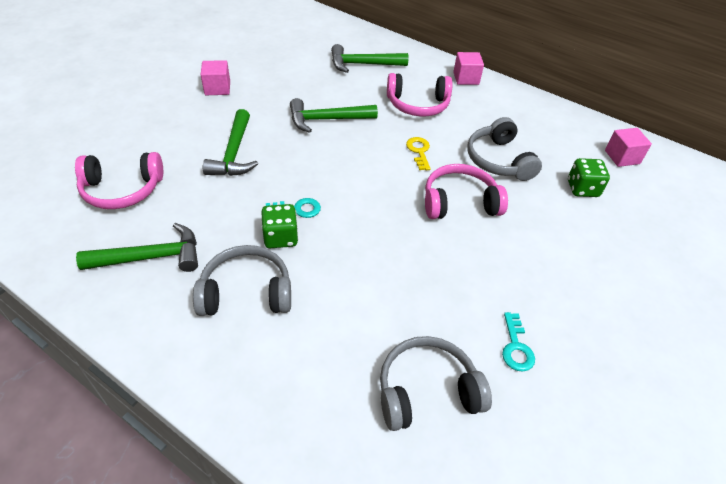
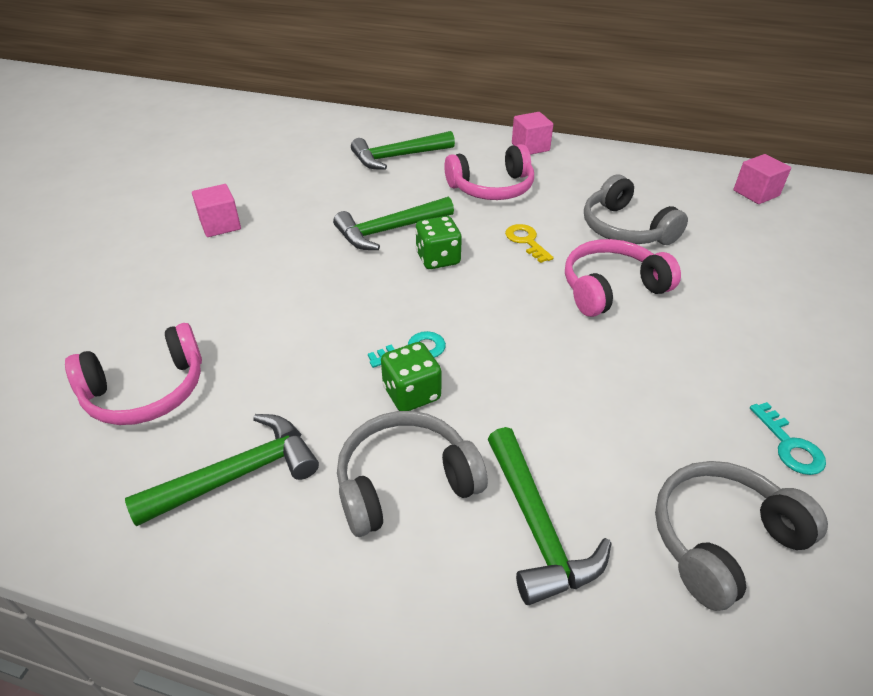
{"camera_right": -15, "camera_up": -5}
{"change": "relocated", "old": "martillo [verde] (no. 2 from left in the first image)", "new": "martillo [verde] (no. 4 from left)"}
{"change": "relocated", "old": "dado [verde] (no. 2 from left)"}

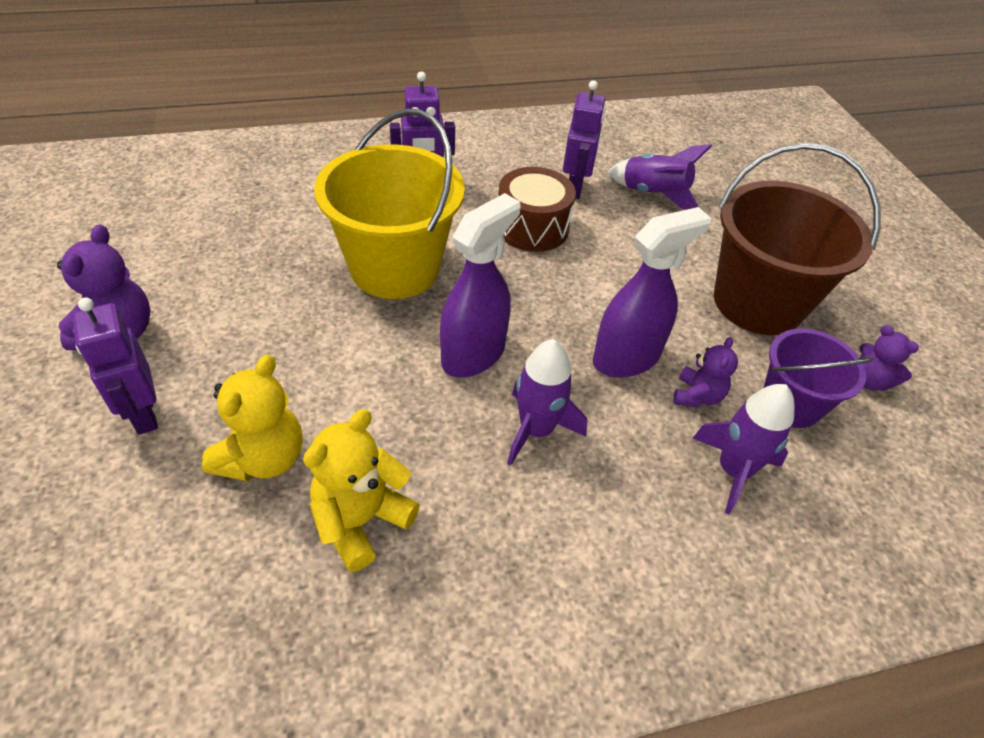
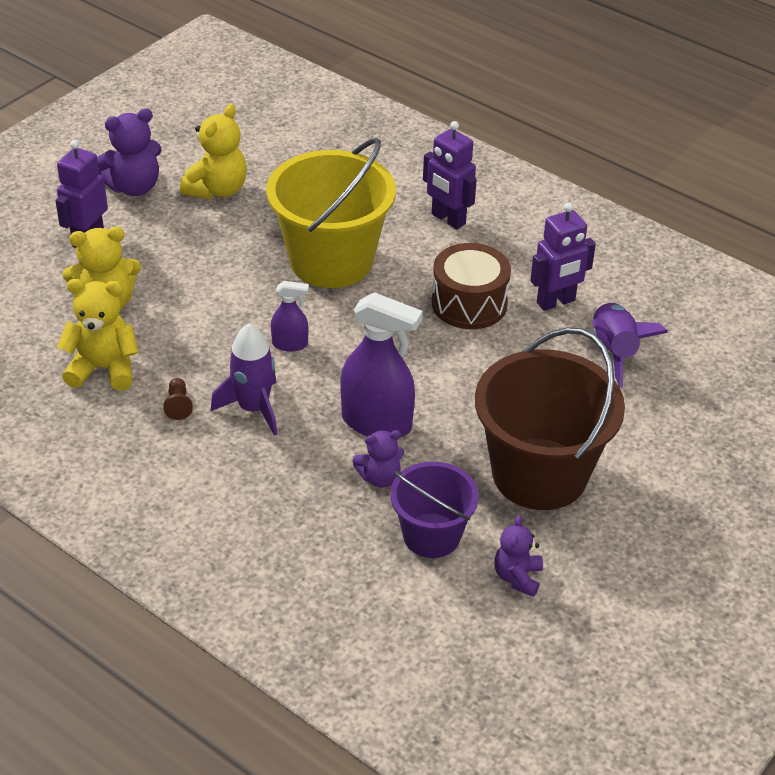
{"camera_right": 55, "camera_up": -5}
{"change": "size", "old": "pulverizador [morado] (no. 1 from left)", "factor": 0.52}
{"change": "missing", "old": "cohete [morado] (no. 3 from left)"}
{"change": "appeared", "new": "peón [marrón]"}
{"change": "appeared", "new": "osito [amarillo] (no. 3 from left)"}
============
*WORK TASK*
Return every entry above word for word, and include no images.

*SOLUTION TO THIS EXERCISE*
{"camera_right": -15, "camera_up": -5}
{"change": "relocated", "old": "martillo [verde] (no. 2 from left in the first image)", "new": "martillo [verde] (no. 4 from left)"}
{"change": "relocated", "old": "dado [verde] (no. 2 from left)"}

{"camera_right": 55, "camera_up": -5}
{"change": "size", "old": "pulverizador [morado] (no. 1 from left)", "factor": 0.52}
{"change": "missing", "old": "cohete [morado] (no. 3 from left)"}
{"change": "appeared", "new": "peón [marrón]"}
{"change": "appeared", "new": "osito [amarillo] (no. 3 from left)"}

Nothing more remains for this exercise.